_Your objective_:
Each line from the one containing "black ruler: 6 -> 3" to the final line of the listing below must be transcribed exactly; all others are left out.

======== Data for the task

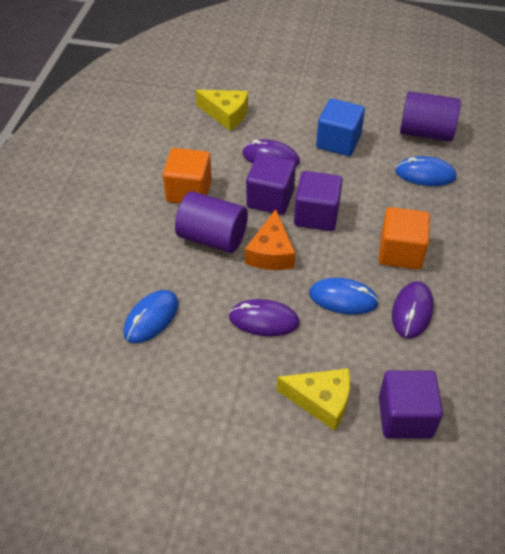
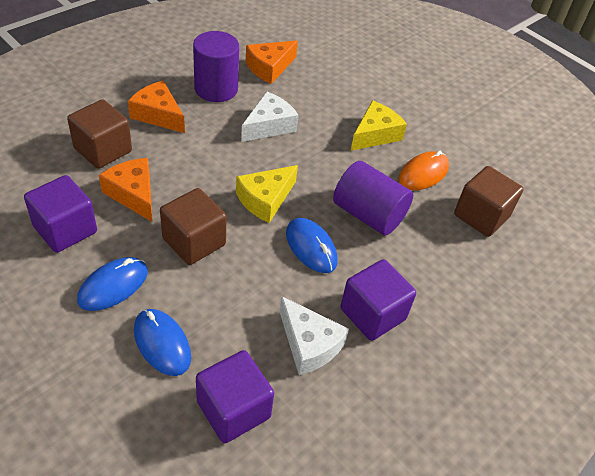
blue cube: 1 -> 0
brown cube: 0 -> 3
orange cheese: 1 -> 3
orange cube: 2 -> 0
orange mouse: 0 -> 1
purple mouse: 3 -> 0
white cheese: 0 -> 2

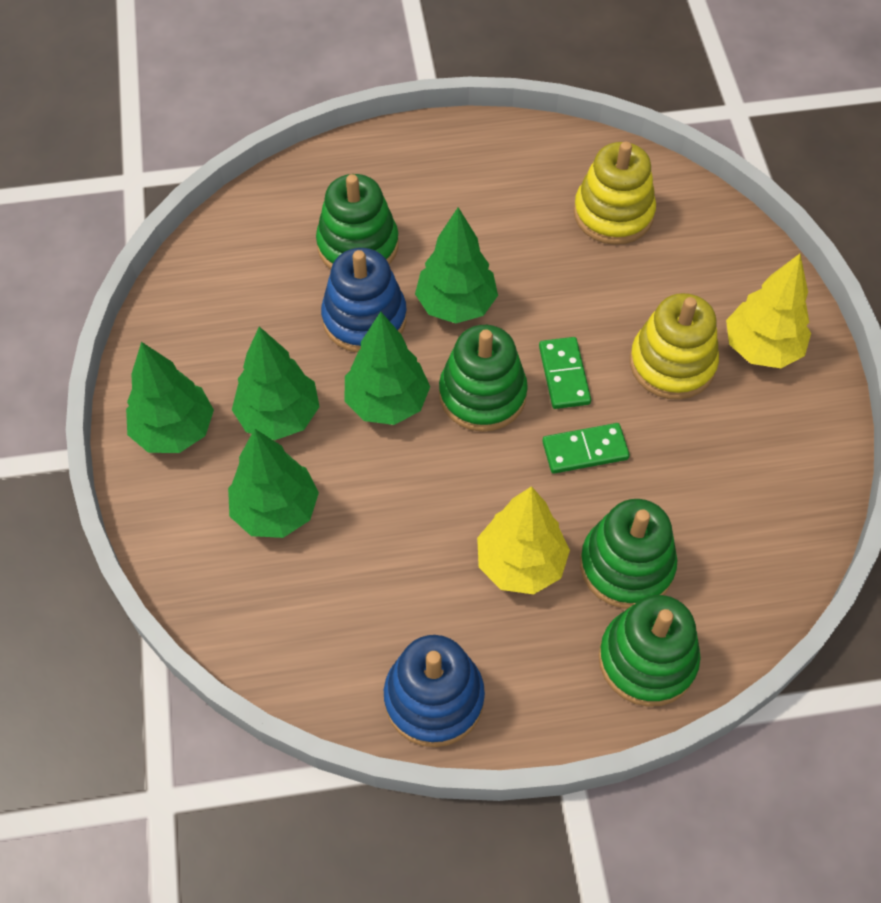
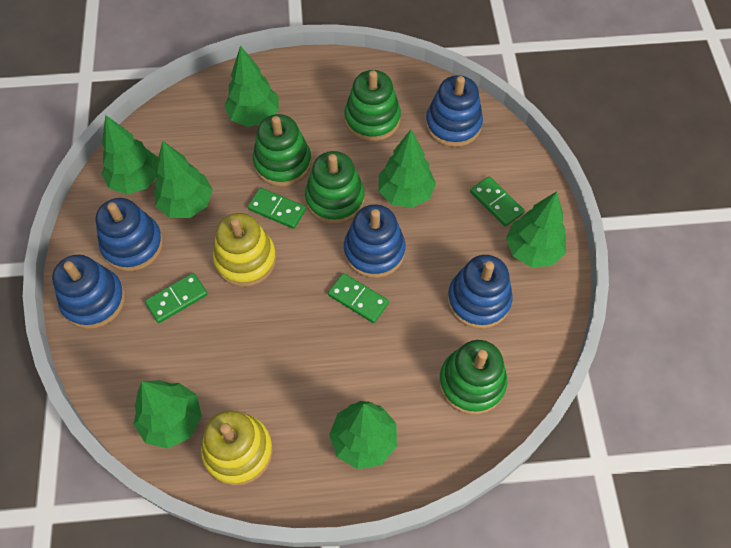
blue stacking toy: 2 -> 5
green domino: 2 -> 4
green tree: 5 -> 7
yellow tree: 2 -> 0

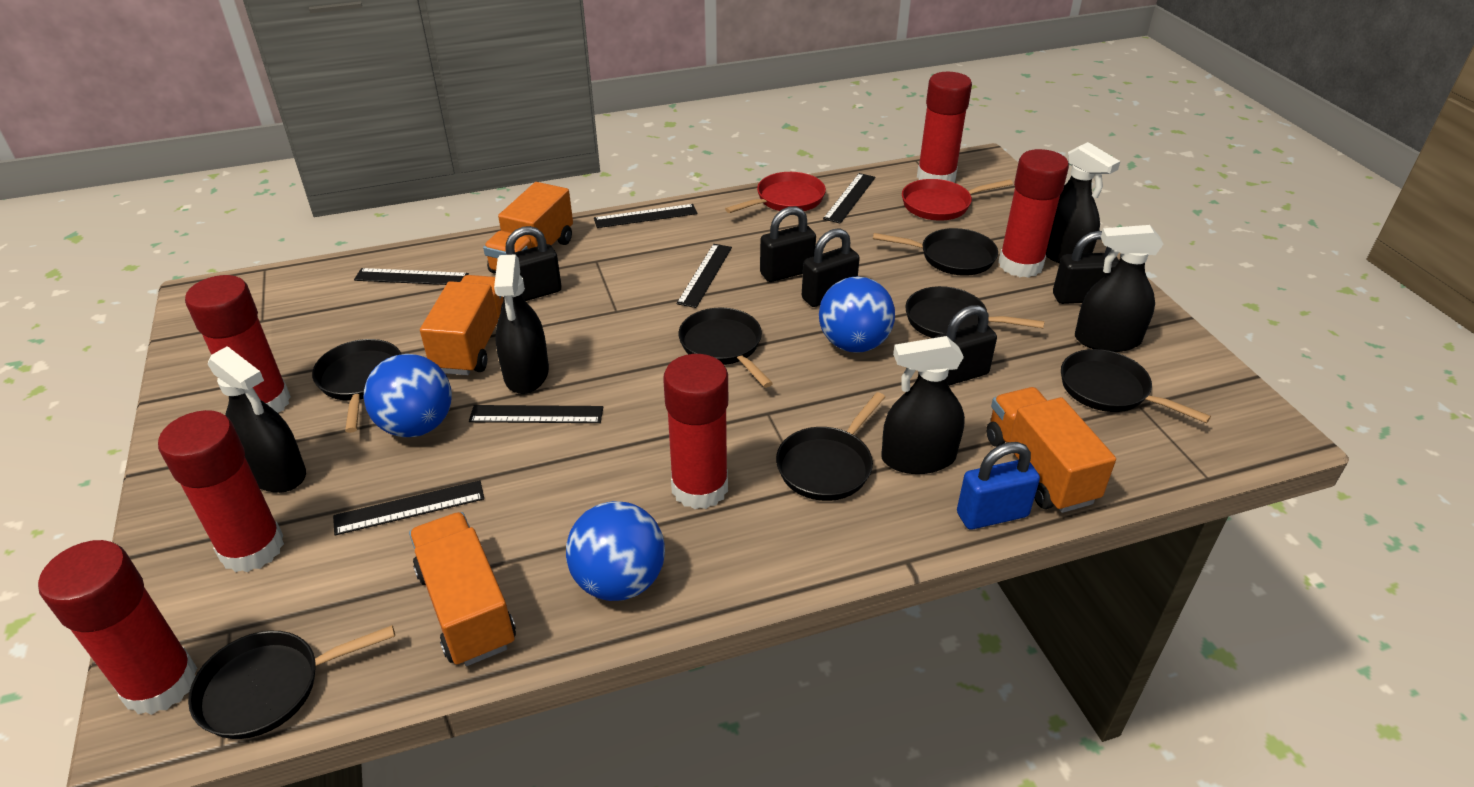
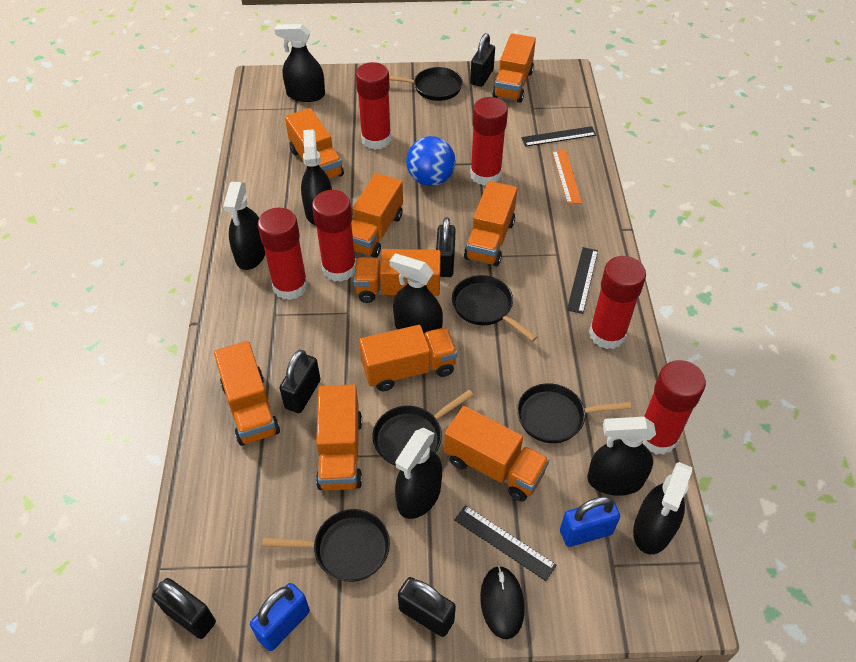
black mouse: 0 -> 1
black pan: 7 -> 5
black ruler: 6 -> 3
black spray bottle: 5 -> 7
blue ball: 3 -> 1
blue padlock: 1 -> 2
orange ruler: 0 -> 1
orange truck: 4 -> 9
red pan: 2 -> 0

================

_Response to the task_:
black ruler: 6 -> 3
black spray bottle: 5 -> 7
blue ball: 3 -> 1
blue padlock: 1 -> 2
orange ruler: 0 -> 1
orange truck: 4 -> 9
red pan: 2 -> 0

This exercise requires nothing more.